◆ DATA FOR REVIEW
☆ ☆ ☆ ☆ ☆
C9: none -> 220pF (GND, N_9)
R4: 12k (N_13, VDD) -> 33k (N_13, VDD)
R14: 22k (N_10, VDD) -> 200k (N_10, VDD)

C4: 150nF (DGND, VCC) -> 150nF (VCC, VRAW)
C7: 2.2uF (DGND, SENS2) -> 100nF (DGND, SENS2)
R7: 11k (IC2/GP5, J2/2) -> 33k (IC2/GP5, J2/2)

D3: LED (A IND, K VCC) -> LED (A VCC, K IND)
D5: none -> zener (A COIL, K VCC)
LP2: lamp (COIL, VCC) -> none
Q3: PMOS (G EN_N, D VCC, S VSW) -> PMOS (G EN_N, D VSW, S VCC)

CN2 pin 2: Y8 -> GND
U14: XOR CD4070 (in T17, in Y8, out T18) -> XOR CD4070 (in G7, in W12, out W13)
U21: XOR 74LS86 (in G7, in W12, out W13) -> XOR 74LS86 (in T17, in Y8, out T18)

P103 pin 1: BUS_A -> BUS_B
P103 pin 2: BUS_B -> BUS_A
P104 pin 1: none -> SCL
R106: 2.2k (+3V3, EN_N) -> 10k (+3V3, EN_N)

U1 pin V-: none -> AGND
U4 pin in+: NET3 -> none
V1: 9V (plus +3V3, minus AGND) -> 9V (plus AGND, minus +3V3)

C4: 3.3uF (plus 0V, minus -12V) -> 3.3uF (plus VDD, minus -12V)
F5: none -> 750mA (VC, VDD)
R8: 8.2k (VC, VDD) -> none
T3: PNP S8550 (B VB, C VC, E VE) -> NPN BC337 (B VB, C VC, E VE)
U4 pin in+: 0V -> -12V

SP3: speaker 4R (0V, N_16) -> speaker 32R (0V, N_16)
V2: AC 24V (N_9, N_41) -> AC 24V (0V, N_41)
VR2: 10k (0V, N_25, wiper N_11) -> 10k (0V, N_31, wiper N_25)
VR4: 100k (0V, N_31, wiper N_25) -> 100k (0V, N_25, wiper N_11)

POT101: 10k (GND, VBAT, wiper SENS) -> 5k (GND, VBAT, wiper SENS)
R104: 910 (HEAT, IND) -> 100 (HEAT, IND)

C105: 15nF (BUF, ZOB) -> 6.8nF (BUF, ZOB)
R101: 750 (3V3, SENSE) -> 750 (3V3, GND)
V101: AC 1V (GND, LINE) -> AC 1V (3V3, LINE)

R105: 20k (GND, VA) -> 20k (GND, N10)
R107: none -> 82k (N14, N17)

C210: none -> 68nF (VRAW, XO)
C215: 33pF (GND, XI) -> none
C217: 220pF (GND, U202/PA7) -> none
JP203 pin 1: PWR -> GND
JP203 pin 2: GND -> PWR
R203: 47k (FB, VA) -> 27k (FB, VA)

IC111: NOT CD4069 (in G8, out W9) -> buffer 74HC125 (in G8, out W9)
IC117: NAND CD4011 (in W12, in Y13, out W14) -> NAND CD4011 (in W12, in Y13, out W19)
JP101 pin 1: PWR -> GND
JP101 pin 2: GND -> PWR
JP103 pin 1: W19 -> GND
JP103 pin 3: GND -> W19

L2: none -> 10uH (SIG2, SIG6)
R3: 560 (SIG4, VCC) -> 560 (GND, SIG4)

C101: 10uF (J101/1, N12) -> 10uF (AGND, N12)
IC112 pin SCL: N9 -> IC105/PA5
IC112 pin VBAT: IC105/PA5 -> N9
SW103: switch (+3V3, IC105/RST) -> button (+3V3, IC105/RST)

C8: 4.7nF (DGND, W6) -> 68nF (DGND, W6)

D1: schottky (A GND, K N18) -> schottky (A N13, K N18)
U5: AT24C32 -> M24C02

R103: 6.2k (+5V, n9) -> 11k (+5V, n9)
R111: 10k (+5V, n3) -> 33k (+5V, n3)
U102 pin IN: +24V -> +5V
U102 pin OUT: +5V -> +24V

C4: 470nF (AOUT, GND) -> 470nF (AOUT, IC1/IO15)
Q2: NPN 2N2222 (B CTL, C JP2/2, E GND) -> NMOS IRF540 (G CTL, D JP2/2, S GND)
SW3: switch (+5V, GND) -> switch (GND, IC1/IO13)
☆ ☆ ☆ ☆ ☆
◆ REQUIRED ACTION
What the answer needs is every line from the data above with "minus" in it.

◆ ANSWER SECTION
V1: 9V (plus +3V3, minus AGND) -> 9V (plus AGND, minus +3V3)
C4: 3.3uF (plus 0V, minus -12V) -> 3.3uF (plus VDD, minus -12V)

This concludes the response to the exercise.